* Task description
Could you restate the entries below word for word and leave out the pictures?

Task material Start Marker

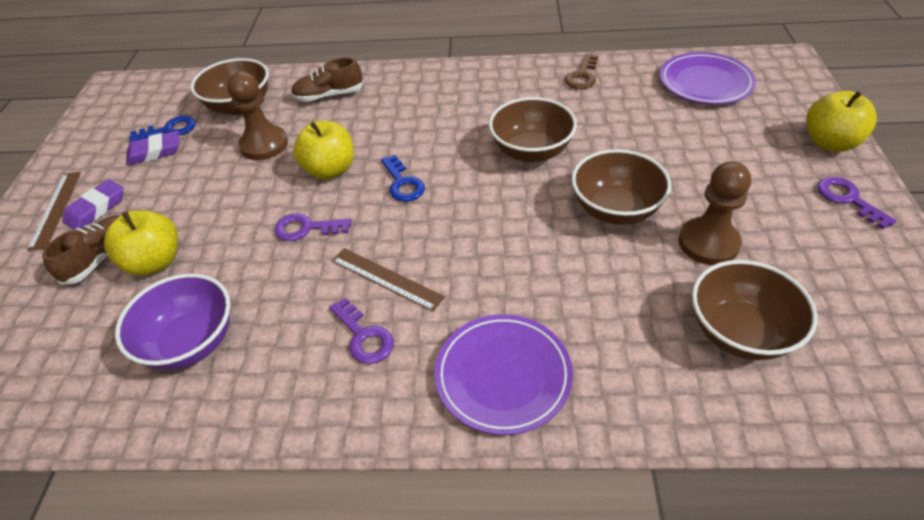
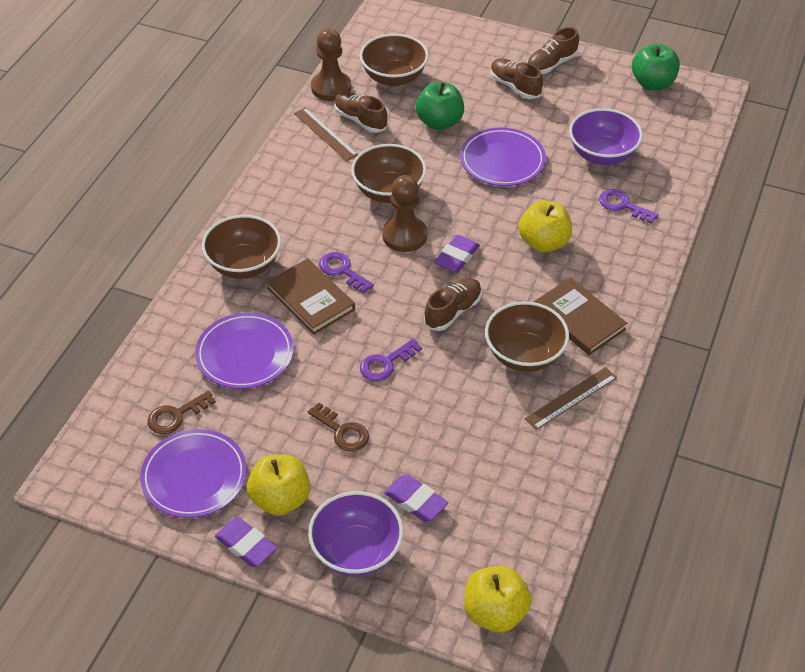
blue key: 2 -> 0
brown book: 0 -> 2
brown key: 1 -> 2
brown shoe: 2 -> 4
green apple: 0 -> 2
purple bowl: 1 -> 2
purple eraser: 2 -> 3
purple plate: 2 -> 3

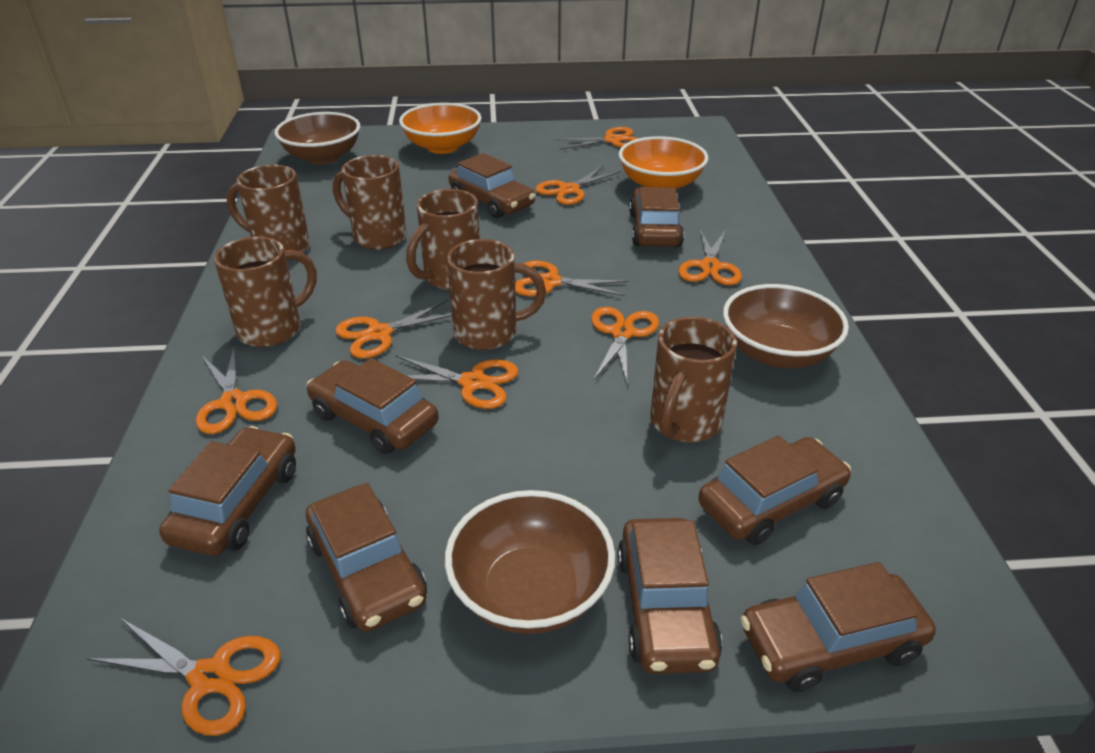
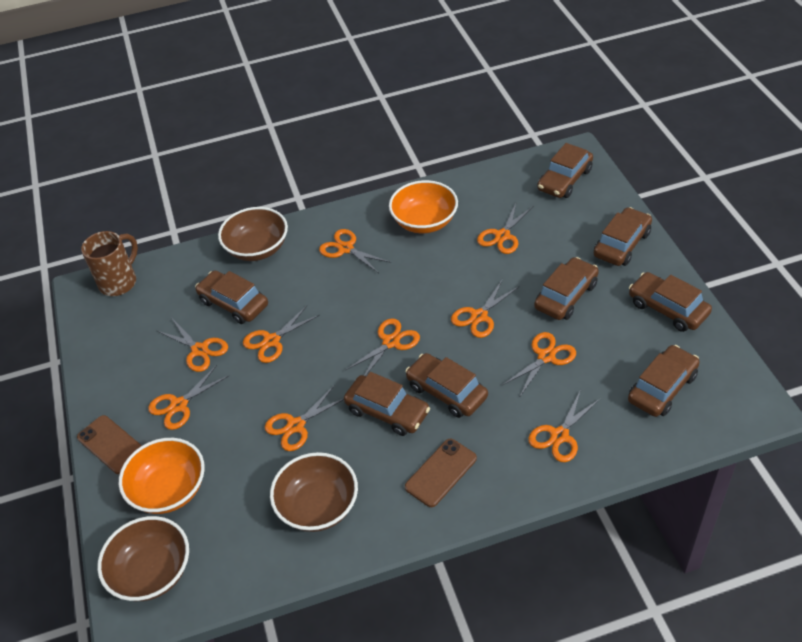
brown mug: 6 -> 1
brown phone: 0 -> 2
orange scissors: 9 -> 10

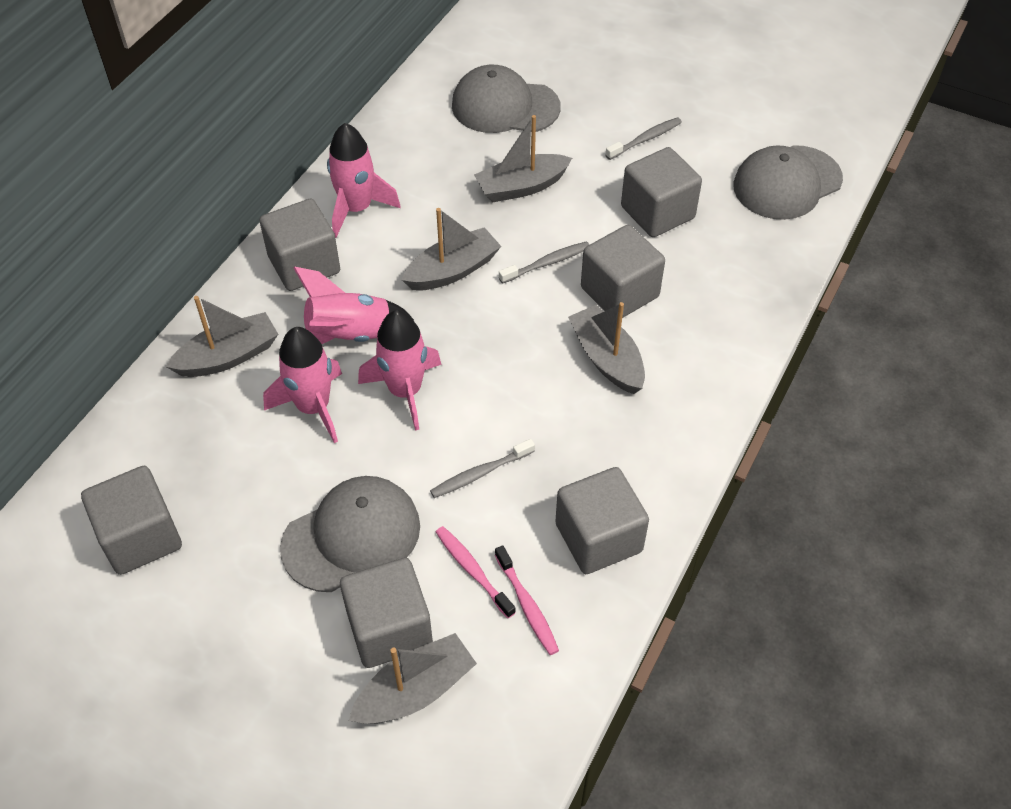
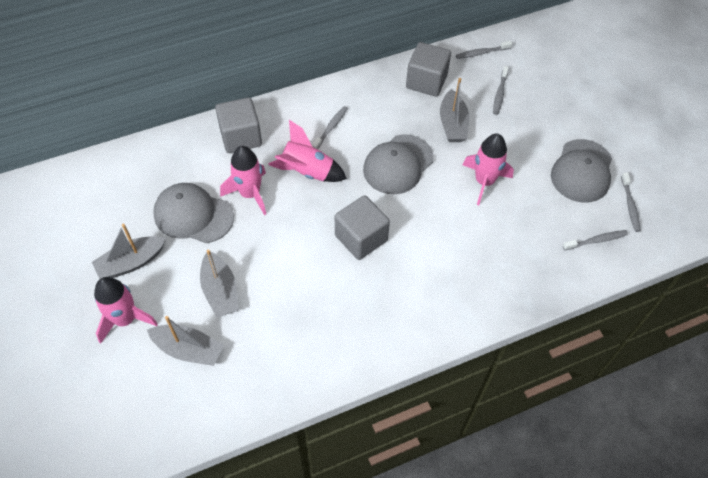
grey boat: 5 -> 4
grey cube: 6 -> 3
grey toothbrush: 3 -> 5
pink toothbrush: 2 -> 0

Task material End Marker

* Task response
blue key: 2 -> 0
brown book: 0 -> 2
brown key: 1 -> 2
brown shoe: 2 -> 4
green apple: 0 -> 2
purple bowl: 1 -> 2
purple eraser: 2 -> 3
purple plate: 2 -> 3

brown mug: 6 -> 1
brown phone: 0 -> 2
orange scissors: 9 -> 10

grey boat: 5 -> 4
grey cube: 6 -> 3
grey toothbrush: 3 -> 5
pink toothbrush: 2 -> 0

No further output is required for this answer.